◆ INSTRUCTIONS FOR THE TASK
Print verbatim every line starting at the one that contains "Open: [1296,417,1331,446] ->" and ending at the final line of the records; include both endpoints.

◆ GIVEN ENTRIES
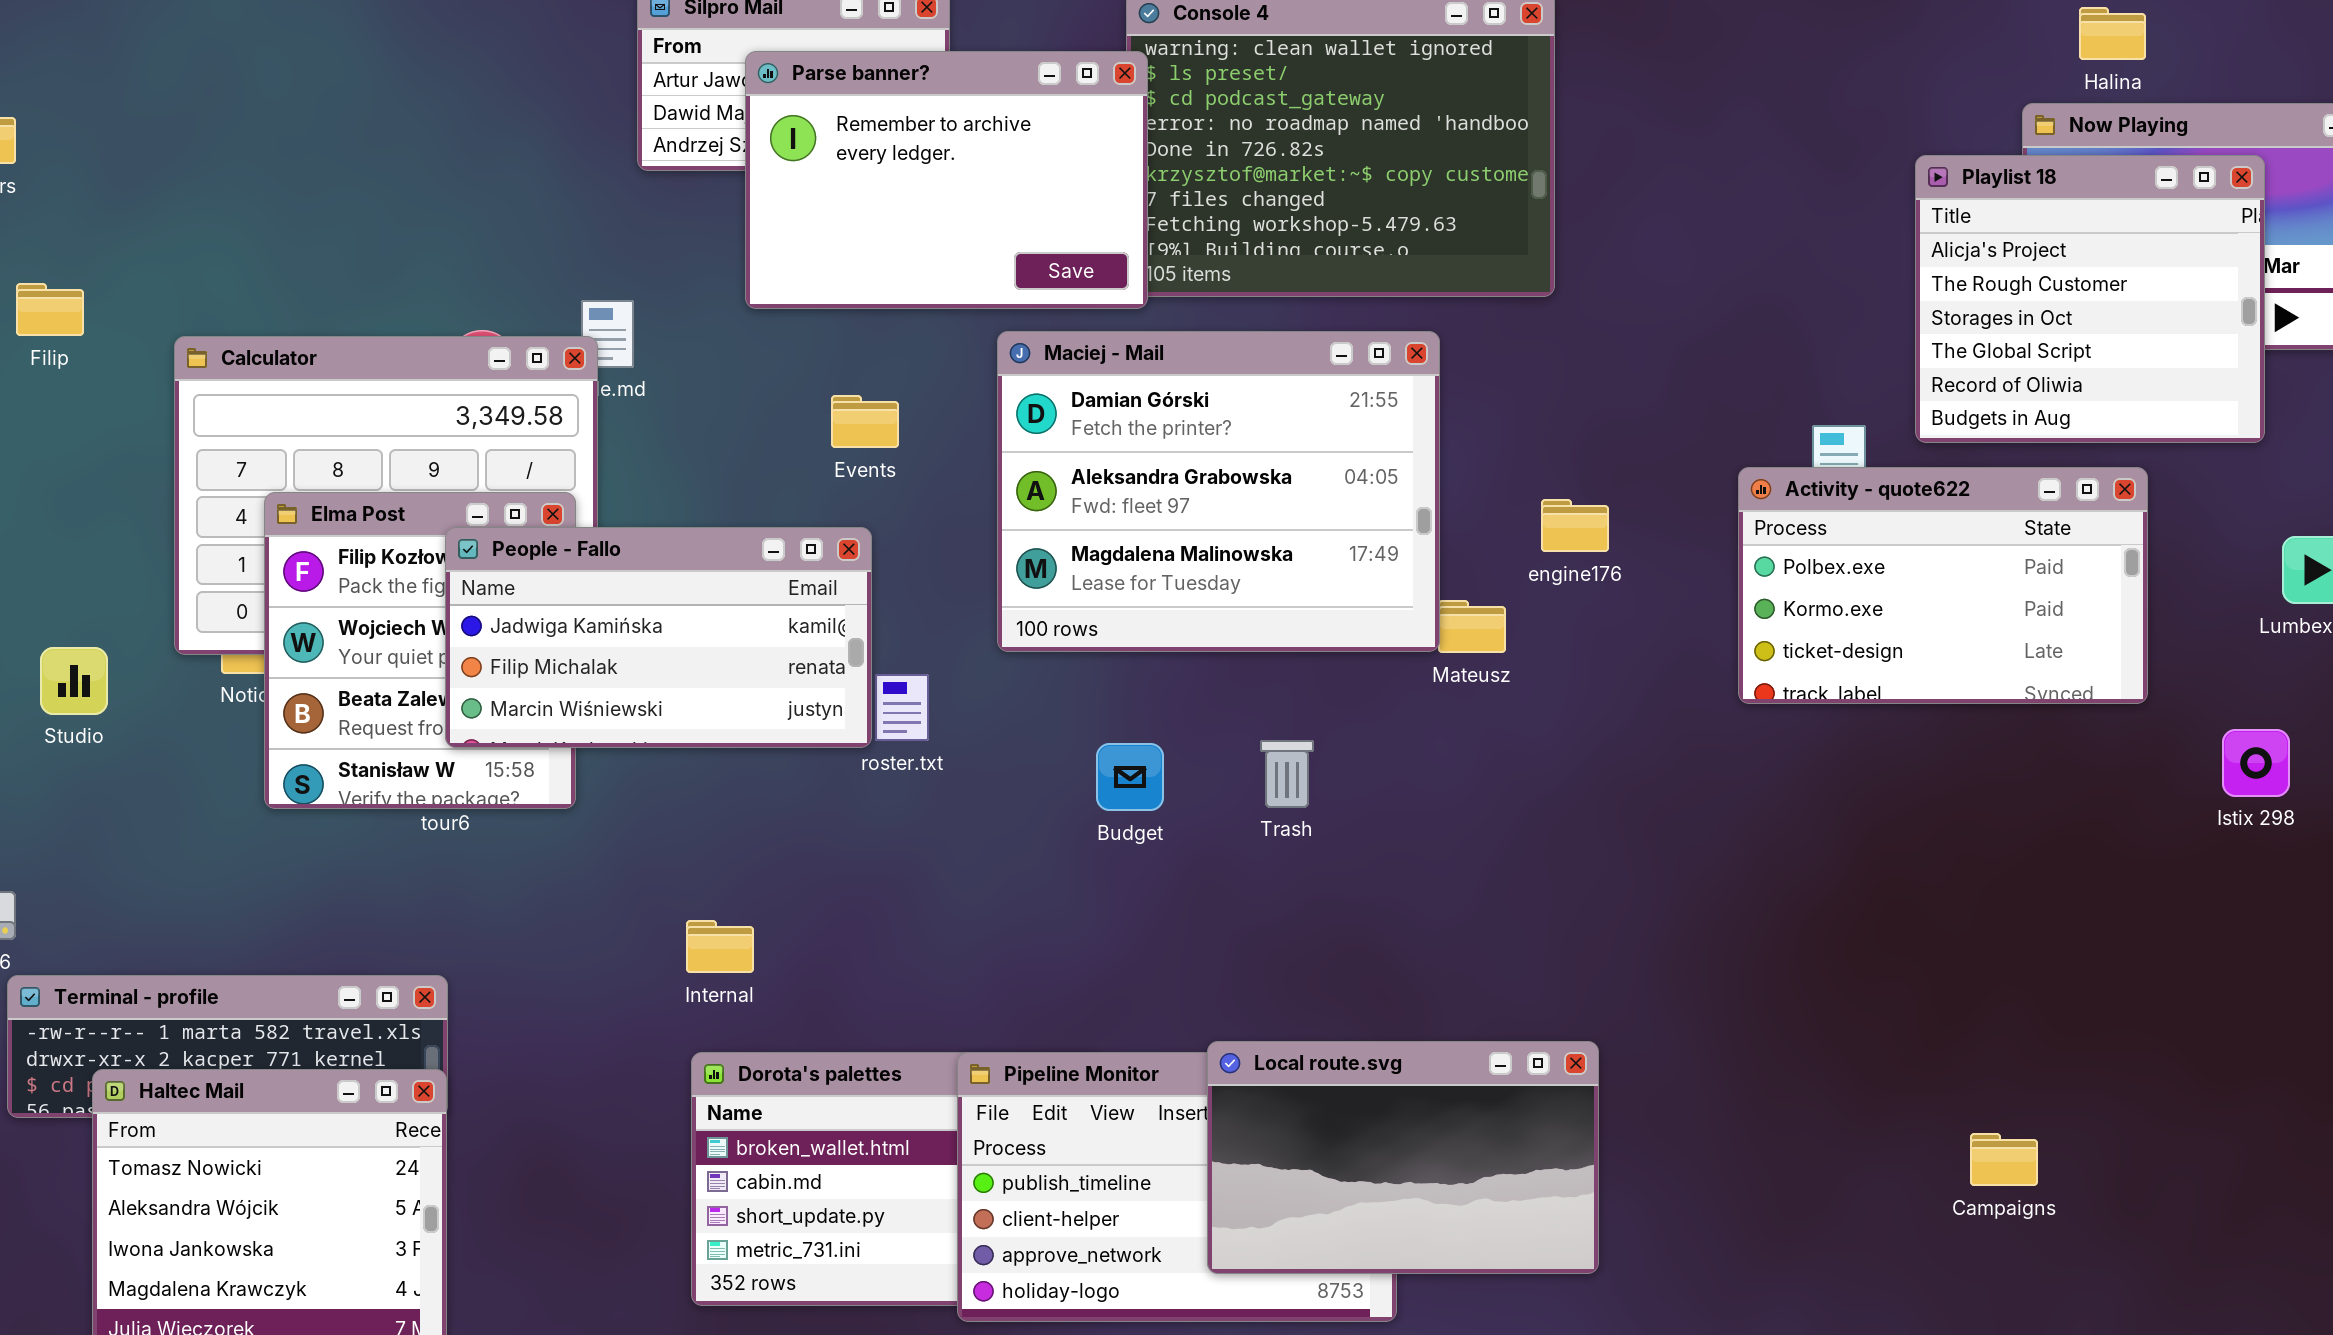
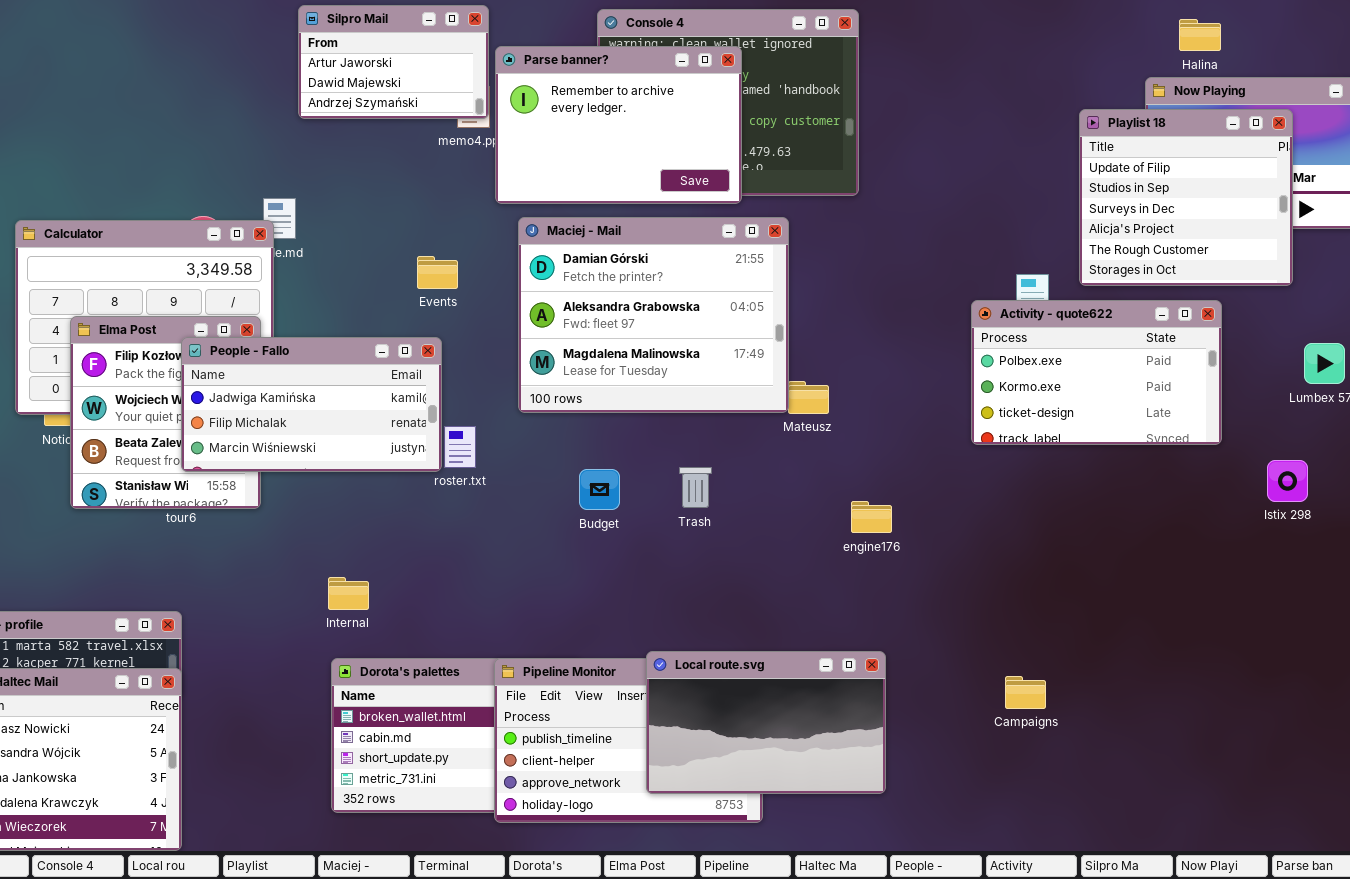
Parse banner?: [745,51,1148,309] -> [495,46,742,204], moved
Playlist 18: [1915,155,2265,443] -> [1079,109,1293,286], scrolled up 3 rows
engine176: [1541,499,1609,552] -> [851,501,892,533], moved
Campaigns: [1970,1133,2038,1186] -> [1005,676,1046,709], moved

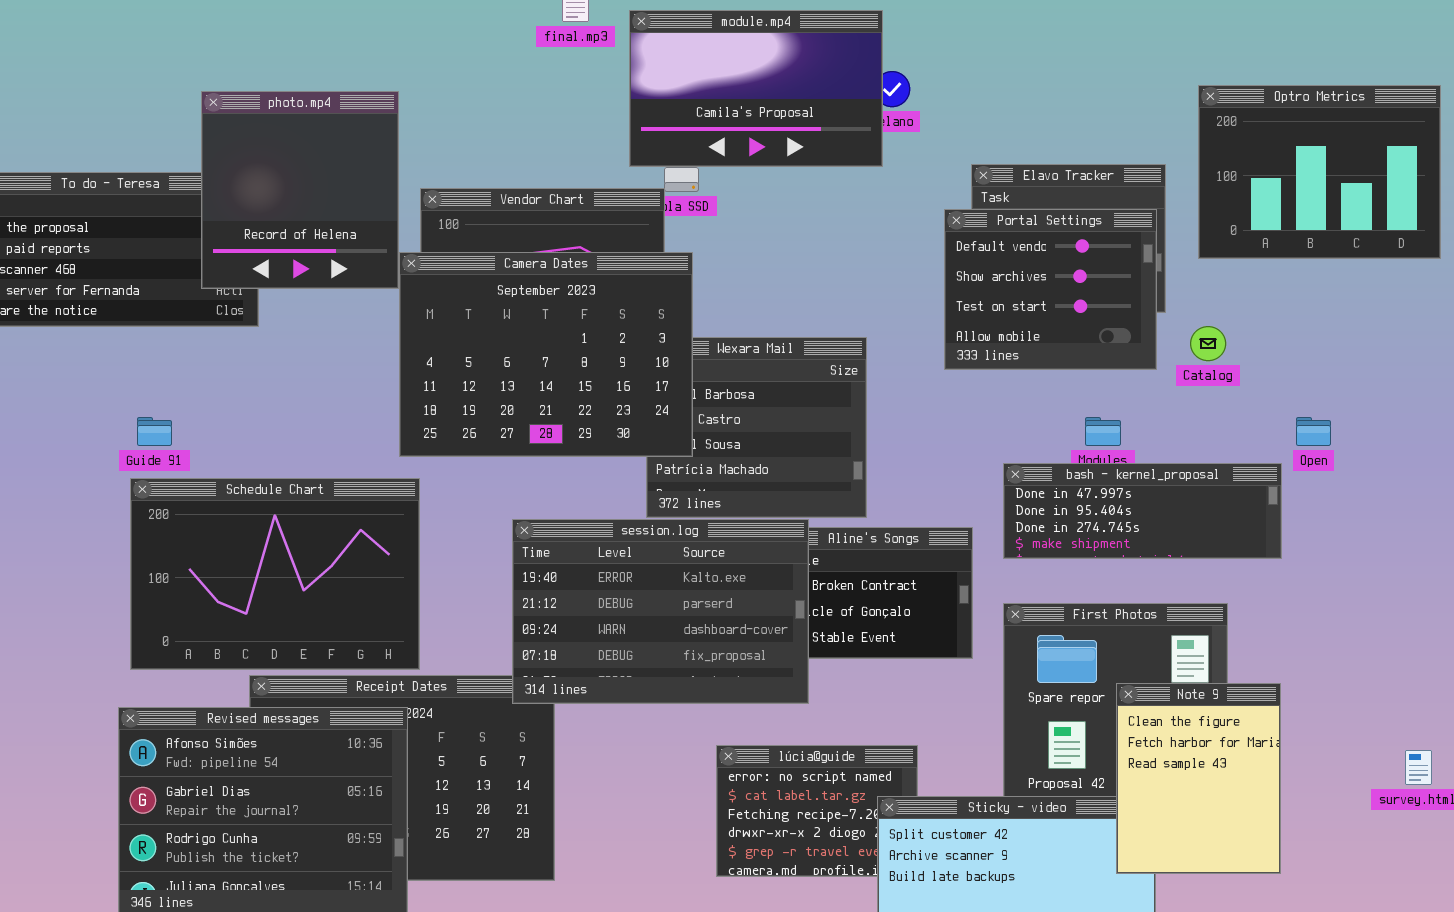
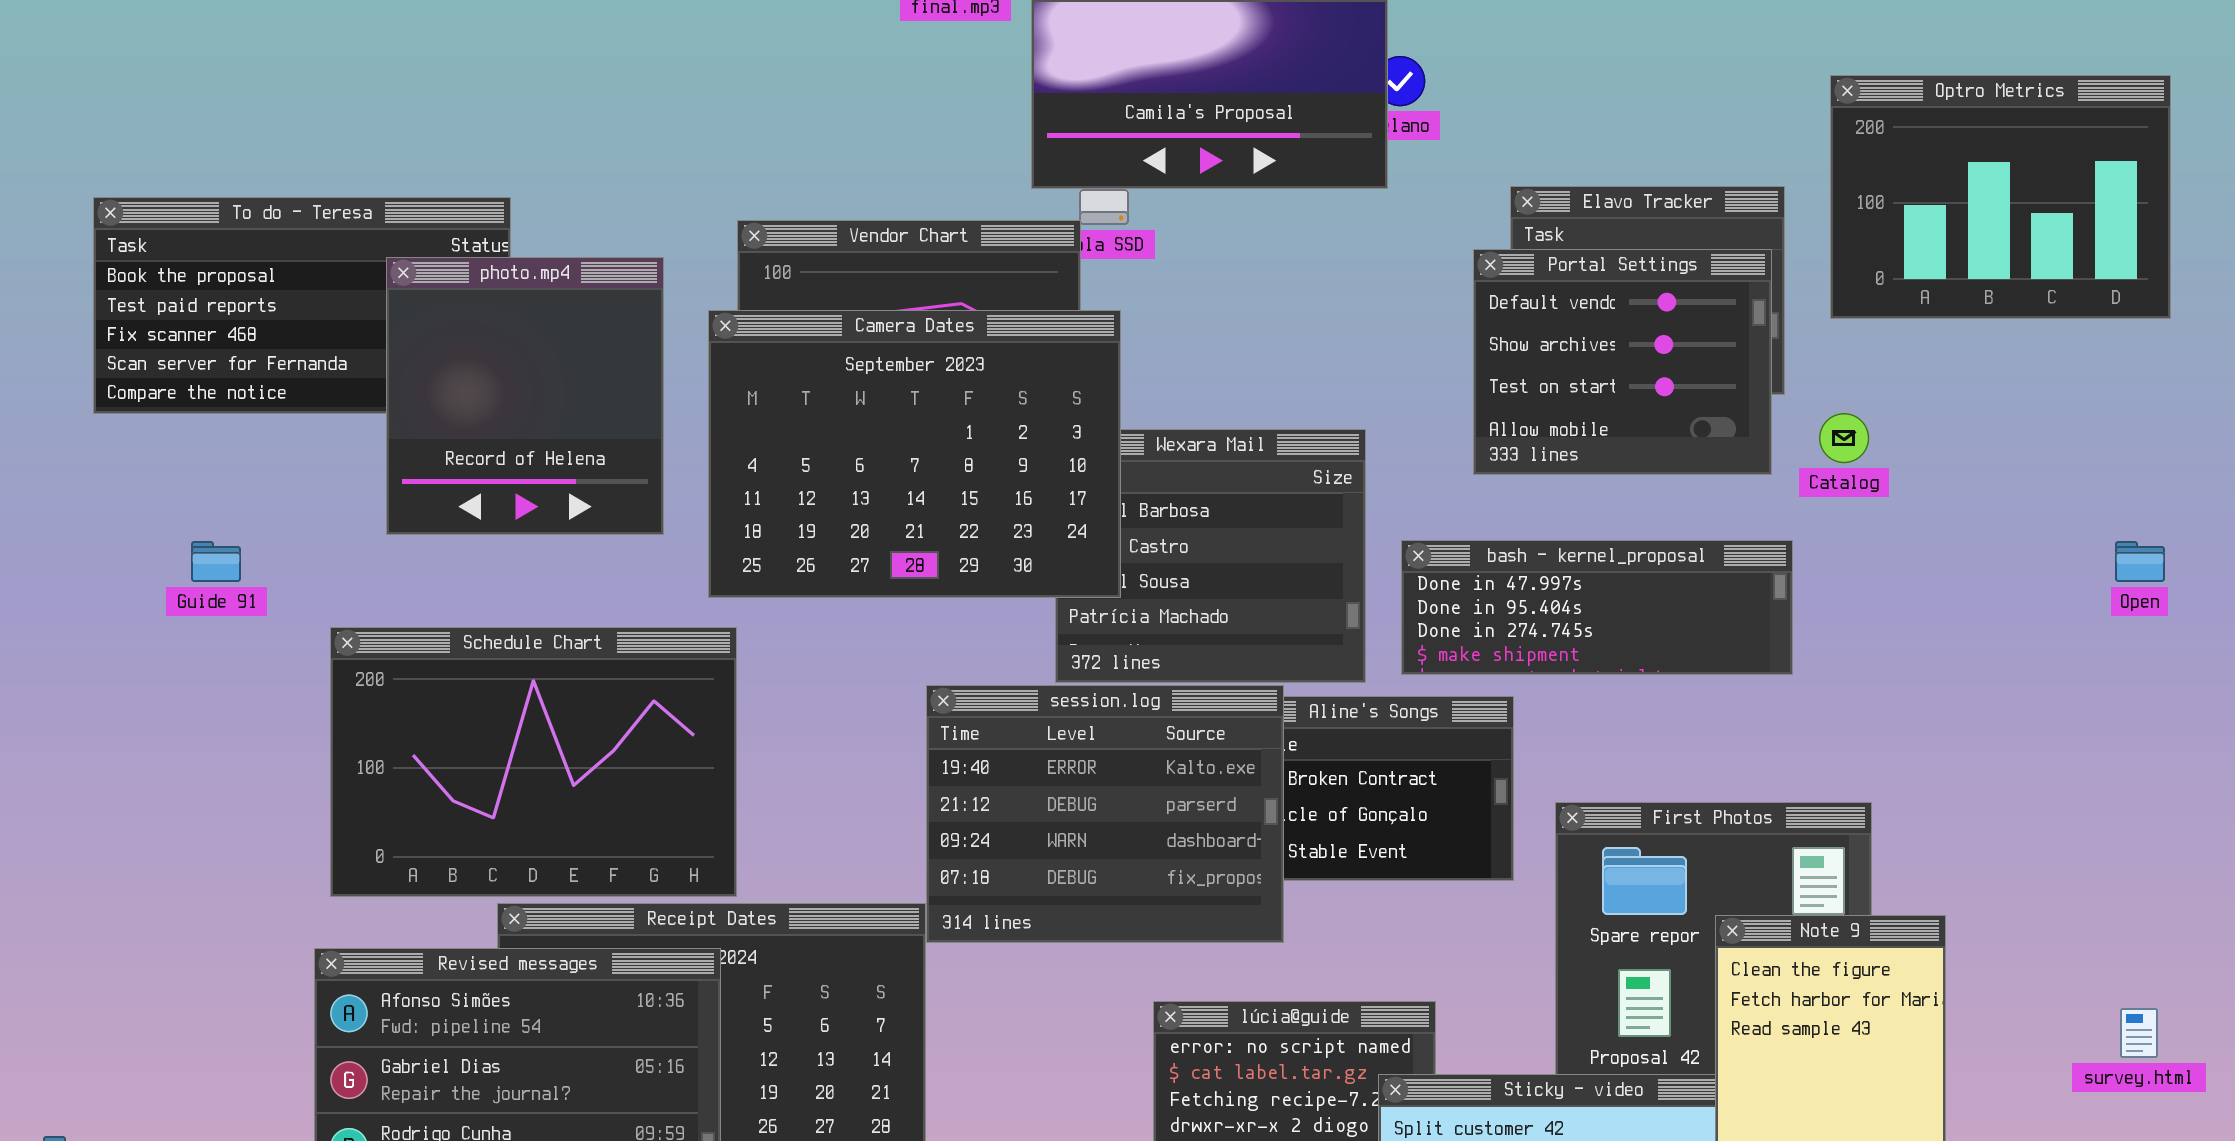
photo.mp4: [201,91,399,289] -> [386,257,664,535], moved
Guide 91: [137,417,172,446] -> [191,541,241,582], moved
Open: [1296,417,1331,446] -> [2115,541,2165,582], moved
bash - kernel_proposal: [1003,463,1282,559] -> [1401,540,1793,675], moved
session.log: [512,519,809,704] -> [926,685,1284,943], resized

◆ TASK OUTPUT
Open: [1296,417,1331,446] -> [2115,541,2165,582], moved
bash - kernel_proposal: [1003,463,1282,559] -> [1401,540,1793,675], moved
session.log: [512,519,809,704] -> [926,685,1284,943], resized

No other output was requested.